Output only the lines that run from the one with "(218, 358) = (255, 536): turquoise" to the final line of the material, exactly as they are written.

Source data:
-=-=-

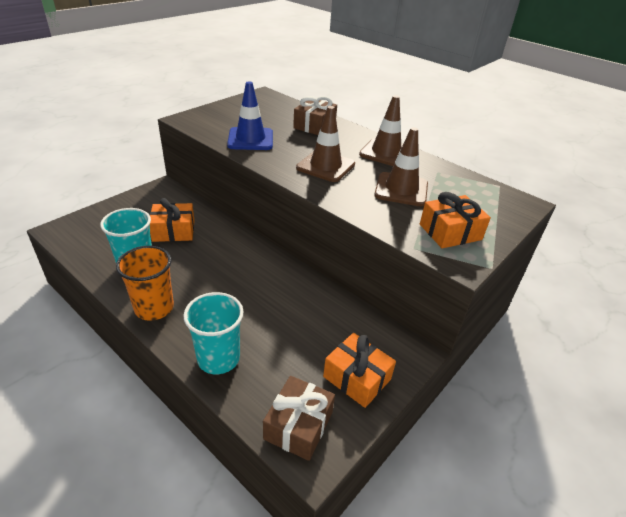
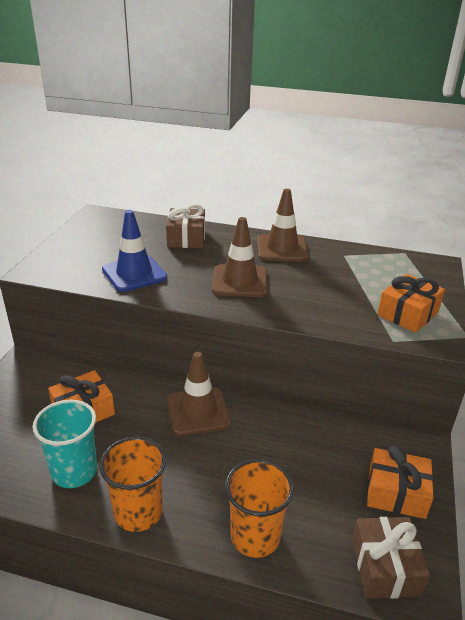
camera: 25 degrees left, 5 degrees down
(218, 358) = (255, 536): turquoise cup -> orange cup
(401, 189) = (330, 284): brown traffic cone -> brown traffic cone (198, 411)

-=-=-

Expected answer:
(218, 358) = (255, 536): turquoise cup -> orange cup
(401, 189) = (330, 284): brown traffic cone -> brown traffic cone (198, 411)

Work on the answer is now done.